All lines from the opening of the data to the line containing "Layout: [26,159,60,193] ->" must be returned unchanged, and only those lines.

-=-=-

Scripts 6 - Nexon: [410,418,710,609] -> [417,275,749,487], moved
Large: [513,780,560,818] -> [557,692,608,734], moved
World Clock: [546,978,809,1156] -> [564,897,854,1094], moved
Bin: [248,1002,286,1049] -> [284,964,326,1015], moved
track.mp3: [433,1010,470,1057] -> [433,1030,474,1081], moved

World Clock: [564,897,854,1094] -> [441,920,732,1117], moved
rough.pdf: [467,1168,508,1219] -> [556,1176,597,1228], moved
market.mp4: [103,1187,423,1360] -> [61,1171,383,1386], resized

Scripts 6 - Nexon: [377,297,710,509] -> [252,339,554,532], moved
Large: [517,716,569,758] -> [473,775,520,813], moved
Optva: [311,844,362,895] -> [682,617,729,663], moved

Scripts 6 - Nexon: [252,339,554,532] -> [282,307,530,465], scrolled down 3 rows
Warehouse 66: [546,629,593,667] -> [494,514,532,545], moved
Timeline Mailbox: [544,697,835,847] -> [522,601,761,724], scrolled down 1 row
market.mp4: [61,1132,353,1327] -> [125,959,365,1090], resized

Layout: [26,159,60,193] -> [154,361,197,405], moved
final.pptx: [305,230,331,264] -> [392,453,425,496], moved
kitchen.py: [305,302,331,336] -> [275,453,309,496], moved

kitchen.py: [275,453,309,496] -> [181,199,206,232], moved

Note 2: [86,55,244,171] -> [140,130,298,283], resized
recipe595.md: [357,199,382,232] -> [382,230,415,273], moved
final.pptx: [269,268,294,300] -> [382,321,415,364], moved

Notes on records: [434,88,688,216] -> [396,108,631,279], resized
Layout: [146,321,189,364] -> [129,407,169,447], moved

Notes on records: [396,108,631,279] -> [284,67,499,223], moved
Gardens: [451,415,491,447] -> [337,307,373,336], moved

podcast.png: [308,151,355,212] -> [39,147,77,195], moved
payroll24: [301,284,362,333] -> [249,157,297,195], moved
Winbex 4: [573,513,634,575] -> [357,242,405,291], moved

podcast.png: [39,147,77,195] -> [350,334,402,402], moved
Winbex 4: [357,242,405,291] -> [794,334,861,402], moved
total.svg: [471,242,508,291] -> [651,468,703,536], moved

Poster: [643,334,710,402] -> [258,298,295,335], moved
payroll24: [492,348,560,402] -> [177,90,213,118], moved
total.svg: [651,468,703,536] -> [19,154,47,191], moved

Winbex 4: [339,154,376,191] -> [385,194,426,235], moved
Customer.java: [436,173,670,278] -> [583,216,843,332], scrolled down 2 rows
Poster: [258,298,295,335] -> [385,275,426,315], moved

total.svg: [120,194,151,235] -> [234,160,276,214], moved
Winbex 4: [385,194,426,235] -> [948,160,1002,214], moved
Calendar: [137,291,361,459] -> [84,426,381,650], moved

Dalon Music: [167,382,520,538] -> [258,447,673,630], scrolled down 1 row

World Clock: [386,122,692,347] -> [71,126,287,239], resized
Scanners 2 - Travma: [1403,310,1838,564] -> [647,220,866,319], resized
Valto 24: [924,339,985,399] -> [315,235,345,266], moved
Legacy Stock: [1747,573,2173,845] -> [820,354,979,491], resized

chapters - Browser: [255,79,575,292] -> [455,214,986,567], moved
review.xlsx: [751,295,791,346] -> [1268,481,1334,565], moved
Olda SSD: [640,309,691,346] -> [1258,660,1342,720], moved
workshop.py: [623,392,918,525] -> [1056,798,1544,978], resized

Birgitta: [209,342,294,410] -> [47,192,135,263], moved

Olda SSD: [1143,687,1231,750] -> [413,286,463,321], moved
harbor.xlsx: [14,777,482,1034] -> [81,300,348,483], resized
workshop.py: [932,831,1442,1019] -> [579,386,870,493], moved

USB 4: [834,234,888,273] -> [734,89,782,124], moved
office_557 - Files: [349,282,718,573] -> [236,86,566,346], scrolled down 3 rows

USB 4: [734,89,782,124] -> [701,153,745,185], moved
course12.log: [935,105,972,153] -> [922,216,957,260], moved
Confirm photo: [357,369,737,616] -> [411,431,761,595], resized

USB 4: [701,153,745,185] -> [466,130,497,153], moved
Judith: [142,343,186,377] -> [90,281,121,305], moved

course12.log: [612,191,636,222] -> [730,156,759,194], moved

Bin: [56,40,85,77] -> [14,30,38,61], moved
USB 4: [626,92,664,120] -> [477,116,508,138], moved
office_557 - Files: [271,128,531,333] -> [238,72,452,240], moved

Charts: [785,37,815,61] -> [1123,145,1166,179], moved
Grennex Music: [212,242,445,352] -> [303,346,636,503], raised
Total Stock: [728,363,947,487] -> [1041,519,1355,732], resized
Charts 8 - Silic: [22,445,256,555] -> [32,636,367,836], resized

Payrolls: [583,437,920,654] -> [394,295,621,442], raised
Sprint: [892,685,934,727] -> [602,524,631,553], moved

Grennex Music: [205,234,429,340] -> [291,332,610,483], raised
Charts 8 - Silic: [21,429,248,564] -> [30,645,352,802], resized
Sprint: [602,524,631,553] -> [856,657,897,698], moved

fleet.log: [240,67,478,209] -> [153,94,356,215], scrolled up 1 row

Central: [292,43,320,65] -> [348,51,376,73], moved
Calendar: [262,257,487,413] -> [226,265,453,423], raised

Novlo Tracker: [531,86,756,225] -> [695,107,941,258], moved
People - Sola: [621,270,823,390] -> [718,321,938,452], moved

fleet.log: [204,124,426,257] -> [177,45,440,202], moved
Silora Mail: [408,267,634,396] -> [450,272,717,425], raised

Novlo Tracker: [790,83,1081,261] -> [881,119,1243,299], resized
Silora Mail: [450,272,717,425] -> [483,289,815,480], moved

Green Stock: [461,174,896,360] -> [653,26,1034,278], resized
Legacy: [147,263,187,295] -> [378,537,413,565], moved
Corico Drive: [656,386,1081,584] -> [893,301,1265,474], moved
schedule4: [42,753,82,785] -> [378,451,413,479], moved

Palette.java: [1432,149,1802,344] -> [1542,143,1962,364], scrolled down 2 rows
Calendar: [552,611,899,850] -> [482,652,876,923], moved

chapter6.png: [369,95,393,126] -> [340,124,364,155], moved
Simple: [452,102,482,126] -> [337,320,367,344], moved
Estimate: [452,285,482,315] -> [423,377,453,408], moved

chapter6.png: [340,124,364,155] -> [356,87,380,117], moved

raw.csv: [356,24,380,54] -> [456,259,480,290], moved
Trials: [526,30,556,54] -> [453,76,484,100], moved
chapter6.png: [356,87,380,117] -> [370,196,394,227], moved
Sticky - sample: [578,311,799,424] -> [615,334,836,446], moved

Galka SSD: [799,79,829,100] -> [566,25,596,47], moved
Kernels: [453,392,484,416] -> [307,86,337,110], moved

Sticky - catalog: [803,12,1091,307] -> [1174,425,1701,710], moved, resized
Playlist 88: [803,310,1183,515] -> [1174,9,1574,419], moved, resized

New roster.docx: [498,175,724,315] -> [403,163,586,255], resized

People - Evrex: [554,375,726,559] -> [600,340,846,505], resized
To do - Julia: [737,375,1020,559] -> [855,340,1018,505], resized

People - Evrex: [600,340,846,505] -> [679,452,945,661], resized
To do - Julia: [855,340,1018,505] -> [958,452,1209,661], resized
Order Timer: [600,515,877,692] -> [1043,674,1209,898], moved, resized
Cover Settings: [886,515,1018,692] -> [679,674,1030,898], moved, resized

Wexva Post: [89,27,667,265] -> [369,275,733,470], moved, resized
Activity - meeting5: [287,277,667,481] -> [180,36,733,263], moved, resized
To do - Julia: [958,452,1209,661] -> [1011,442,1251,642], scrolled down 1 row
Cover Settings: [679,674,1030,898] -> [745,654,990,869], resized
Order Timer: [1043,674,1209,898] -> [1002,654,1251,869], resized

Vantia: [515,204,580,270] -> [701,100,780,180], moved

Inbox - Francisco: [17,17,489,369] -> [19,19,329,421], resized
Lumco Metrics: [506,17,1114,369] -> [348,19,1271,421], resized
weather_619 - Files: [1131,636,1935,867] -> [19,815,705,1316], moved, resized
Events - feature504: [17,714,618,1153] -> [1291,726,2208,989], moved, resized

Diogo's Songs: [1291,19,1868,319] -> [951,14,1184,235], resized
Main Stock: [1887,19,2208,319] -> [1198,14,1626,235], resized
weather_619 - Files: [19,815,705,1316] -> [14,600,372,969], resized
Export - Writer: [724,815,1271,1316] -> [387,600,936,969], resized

-=-=-

* YOUR RESPONSE *
Scripts 6 - Nexon: [410,418,710,609] -> [417,275,749,487], moved
Large: [513,780,560,818] -> [557,692,608,734], moved
World Clock: [546,978,809,1156] -> [564,897,854,1094], moved
Bin: [248,1002,286,1049] -> [284,964,326,1015], moved
track.mp3: [433,1010,470,1057] -> [433,1030,474,1081], moved

World Clock: [564,897,854,1094] -> [441,920,732,1117], moved
rough.pdf: [467,1168,508,1219] -> [556,1176,597,1228], moved
market.mp4: [103,1187,423,1360] -> [61,1171,383,1386], resized

Scripts 6 - Nexon: [377,297,710,509] -> [252,339,554,532], moved
Large: [517,716,569,758] -> [473,775,520,813], moved
Optva: [311,844,362,895] -> [682,617,729,663], moved

Scripts 6 - Nexon: [252,339,554,532] -> [282,307,530,465], scrolled down 3 rows
Warehouse 66: [546,629,593,667] -> [494,514,532,545], moved
Timeline Mailbox: [544,697,835,847] -> [522,601,761,724], scrolled down 1 row
market.mp4: [61,1132,353,1327] -> [125,959,365,1090], resized

Layout: [26,159,60,193] -> [154,361,197,405], moved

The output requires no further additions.